▶ [ASSIGNMENT] For the material that follows, return exactly the lines from the one with "none -> orange plate B14:C15 level 1" through the one with "none -> brown round brick J9 level 2", both ends included.

--------------------------------------------------

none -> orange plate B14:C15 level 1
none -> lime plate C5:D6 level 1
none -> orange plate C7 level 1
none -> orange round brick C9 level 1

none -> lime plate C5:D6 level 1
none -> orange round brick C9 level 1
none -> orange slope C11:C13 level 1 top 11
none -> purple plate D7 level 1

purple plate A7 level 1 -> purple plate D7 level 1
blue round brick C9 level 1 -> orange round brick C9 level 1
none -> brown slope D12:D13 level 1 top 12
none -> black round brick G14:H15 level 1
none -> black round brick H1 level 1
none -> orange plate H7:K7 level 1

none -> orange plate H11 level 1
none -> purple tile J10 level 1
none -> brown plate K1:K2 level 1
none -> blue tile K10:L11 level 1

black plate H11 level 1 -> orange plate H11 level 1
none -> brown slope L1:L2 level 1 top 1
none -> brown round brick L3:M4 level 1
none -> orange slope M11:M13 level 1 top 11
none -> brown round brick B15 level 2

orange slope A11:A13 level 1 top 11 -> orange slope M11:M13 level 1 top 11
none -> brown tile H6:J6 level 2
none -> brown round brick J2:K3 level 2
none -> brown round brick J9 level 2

--------------------------------------------------

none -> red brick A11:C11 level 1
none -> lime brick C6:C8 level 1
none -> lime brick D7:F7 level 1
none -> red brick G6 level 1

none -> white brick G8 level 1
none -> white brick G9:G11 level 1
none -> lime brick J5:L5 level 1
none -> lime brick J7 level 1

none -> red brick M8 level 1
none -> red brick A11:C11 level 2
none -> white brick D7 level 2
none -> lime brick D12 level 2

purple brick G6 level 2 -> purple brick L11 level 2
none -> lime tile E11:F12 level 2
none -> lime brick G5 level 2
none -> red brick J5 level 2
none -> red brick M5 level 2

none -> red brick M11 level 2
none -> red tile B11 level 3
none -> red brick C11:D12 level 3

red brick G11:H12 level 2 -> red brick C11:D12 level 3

--------------------------------------------------

▶ [OUTPUT OF THE EXERCISE]
none -> orange plate B14:C15 level 1
none -> lime plate C5:D6 level 1
none -> orange plate C7 level 1
none -> orange round brick C9 level 1

none -> lime plate C5:D6 level 1
none -> orange round brick C9 level 1
none -> orange slope C11:C13 level 1 top 11
none -> purple plate D7 level 1

purple plate A7 level 1 -> purple plate D7 level 1
blue round brick C9 level 1 -> orange round brick C9 level 1
none -> brown slope D12:D13 level 1 top 12
none -> black round brick G14:H15 level 1
none -> black round brick H1 level 1
none -> orange plate H7:K7 level 1

none -> orange plate H11 level 1
none -> purple tile J10 level 1
none -> brown plate K1:K2 level 1
none -> blue tile K10:L11 level 1

black plate H11 level 1 -> orange plate H11 level 1
none -> brown slope L1:L2 level 1 top 1
none -> brown round brick L3:M4 level 1
none -> orange slope M11:M13 level 1 top 11
none -> brown round brick B15 level 2

orange slope A11:A13 level 1 top 11 -> orange slope M11:M13 level 1 top 11
none -> brown tile H6:J6 level 2
none -> brown round brick J2:K3 level 2
none -> brown round brick J9 level 2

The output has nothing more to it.